#### Task to carry out
Everything from the line holding "none -> yellow round brick B6 level 2" through the last line of the records should be repeated word for word, and pictures should be omitted.

#### Data listing
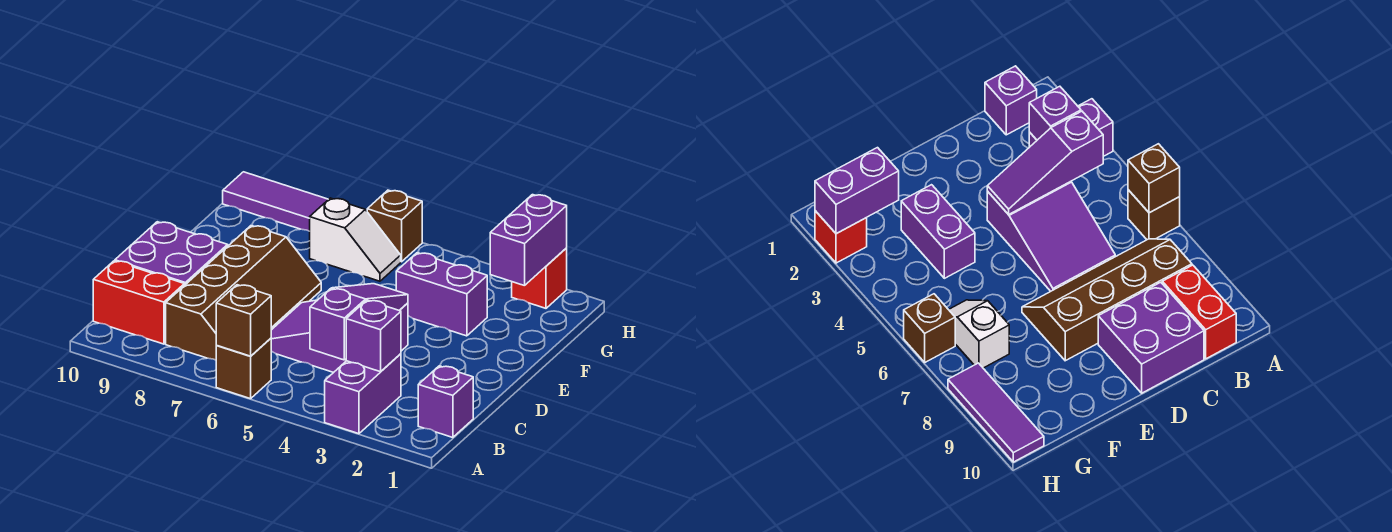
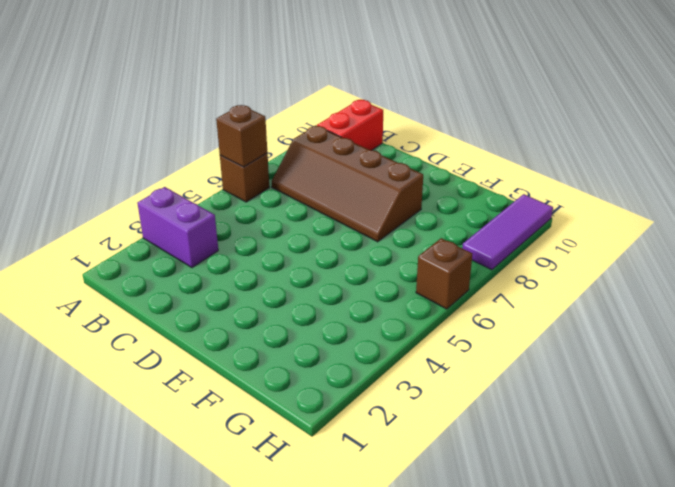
none -> purple brick B1 level 1
none -> purple slope C4:D6 level 1 top 4
none -> purple brick C9:D10 level 1

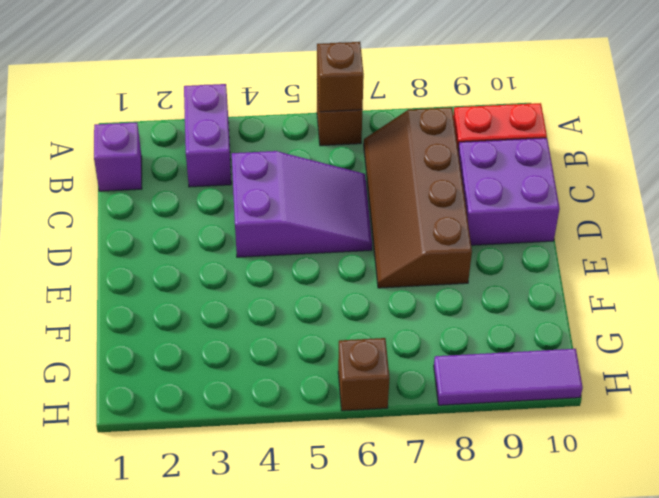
none -> purple brick F3:F4 level 1
none -> white slope G6:G7 level 1 top 7
none -> red brick H2 level 1

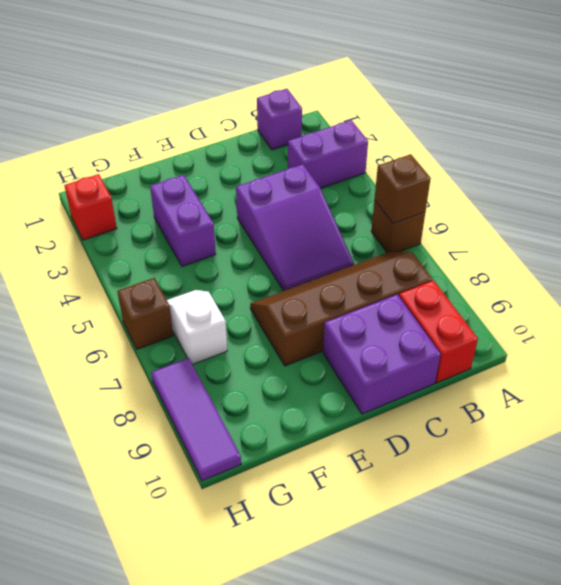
none -> purple brick B3 level 2
none -> purple slope B4:D4 level 2 top B
none -> purple brick G2:H2 level 2

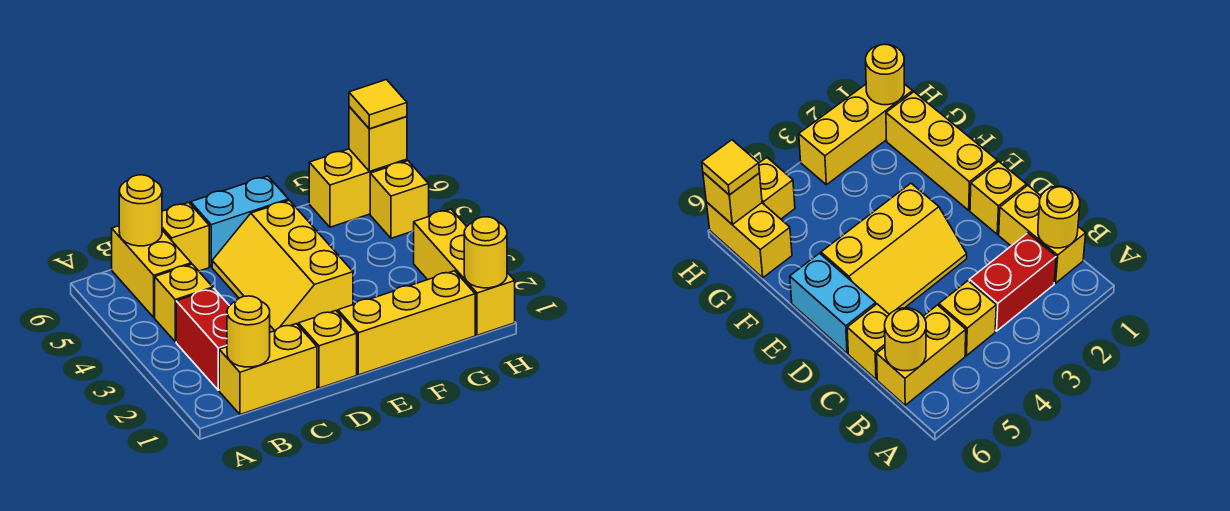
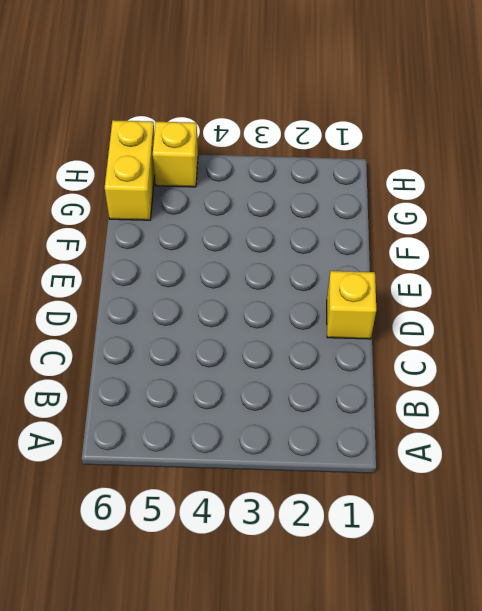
none -> yellow brick B1:C1 level 1
none -> red brick B2:B3 level 1
none -> yellow brick B4 level 1

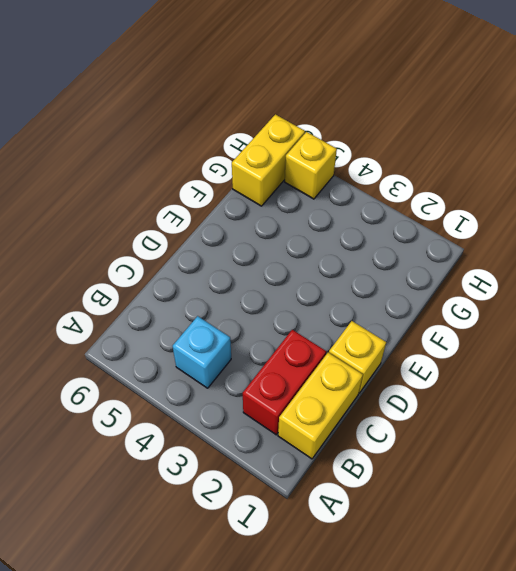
red brick B2:C2 level 1 -> red brick B2:B3 level 1
cyan brick B4 level 1 -> yellow brick B4 level 1
none -> yellow brick B5:B6 level 1
none -> yellow brick C6 level 1
none -> yellow slope D3:E5 level 1 top E

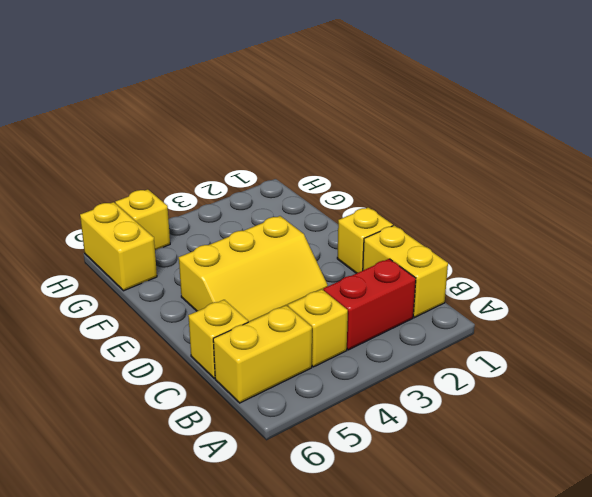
none -> cyan brick D6:E6 level 1
none -> yellow brick E1:G1 level 1
none -> yellow brick H1:H3 level 1

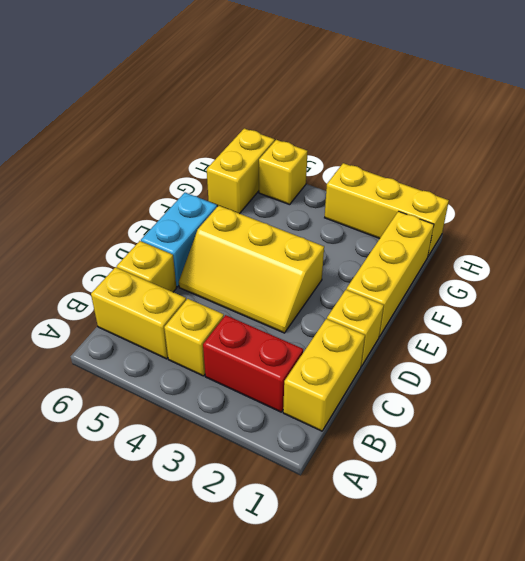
none -> yellow round brick B1 level 2
none -> yellow round brick B6 level 2
none -> yellow round brick H1 level 2

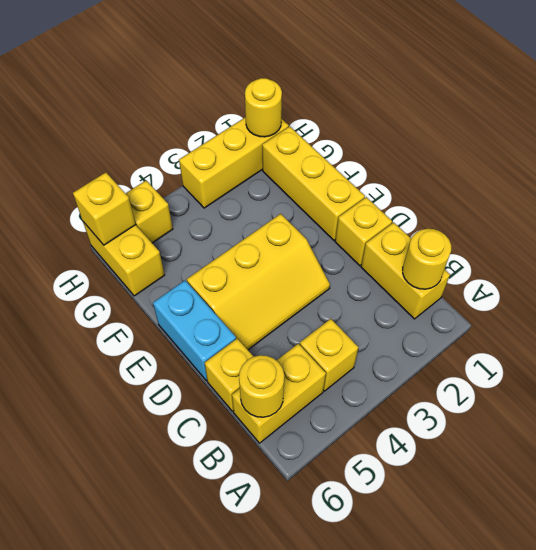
none -> red brick B2:B3 level 1
none -> yellow tile H6 level 3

#### Worked solution
none -> yellow round brick B6 level 2
none -> yellow round brick H1 level 2

none -> red brick B2:B3 level 1
none -> yellow tile H6 level 3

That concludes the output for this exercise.